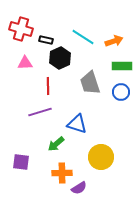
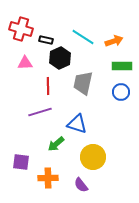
gray trapezoid: moved 7 px left; rotated 30 degrees clockwise
yellow circle: moved 8 px left
orange cross: moved 14 px left, 5 px down
purple semicircle: moved 2 px right, 3 px up; rotated 84 degrees clockwise
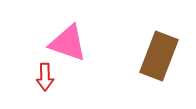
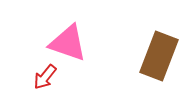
red arrow: rotated 40 degrees clockwise
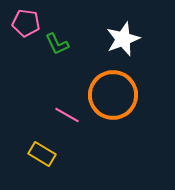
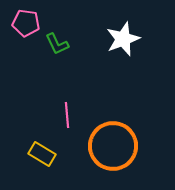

WRITTEN TASK:
Rewrite the records above, replacing every "clockwise" with "counterclockwise" and changing nothing else, and leave the pictures out of your version.

WRITTEN ANSWER:
gray trapezoid: moved 7 px left; rotated 30 degrees counterclockwise
yellow circle: moved 8 px left
orange cross: moved 14 px left, 5 px down
purple semicircle: moved 2 px right, 3 px up; rotated 84 degrees counterclockwise
red arrow: rotated 40 degrees counterclockwise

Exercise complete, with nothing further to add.